■ Work to be completed ■
Leave out the pictures and return every entry exactly as it appears.
Data supplied START
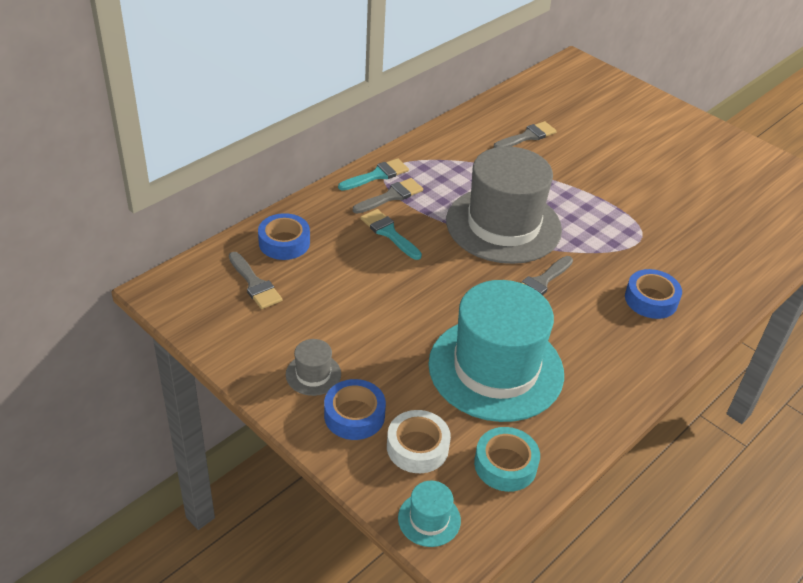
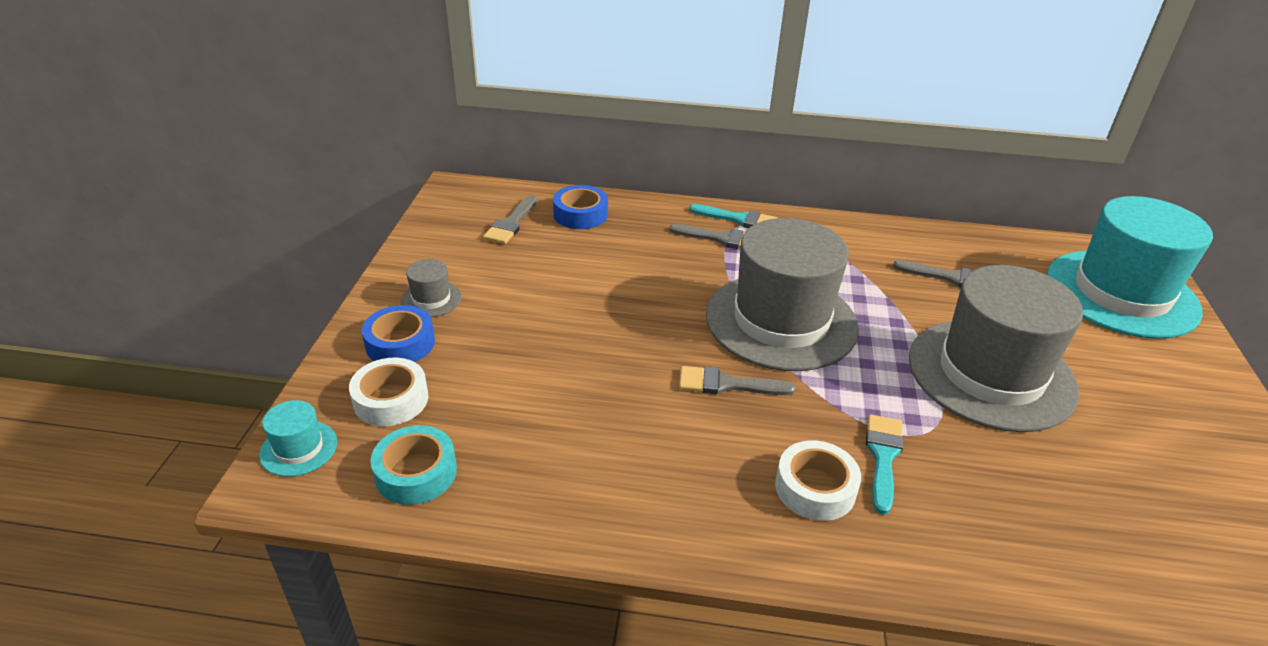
camera: 55 degrees right, 5 degrees down
(389, 233) = (668, 259): turquoise brush -> turquoise brush (883, 457)
(496, 368) = (553, 406): turquoise hat -> turquoise hat (1121, 293)
(619, 181) = (991, 374): none -> grey hat
(651, 300) = (815, 488): blue tape -> white tape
Data supplied END
■ Solution to this problem ■
camera: 55 degrees right, 5 degrees down
(389, 233) = (668, 259): turquoise brush -> turquoise brush (883, 457)
(496, 368) = (553, 406): turquoise hat -> turquoise hat (1121, 293)
(619, 181) = (991, 374): none -> grey hat
(651, 300) = (815, 488): blue tape -> white tape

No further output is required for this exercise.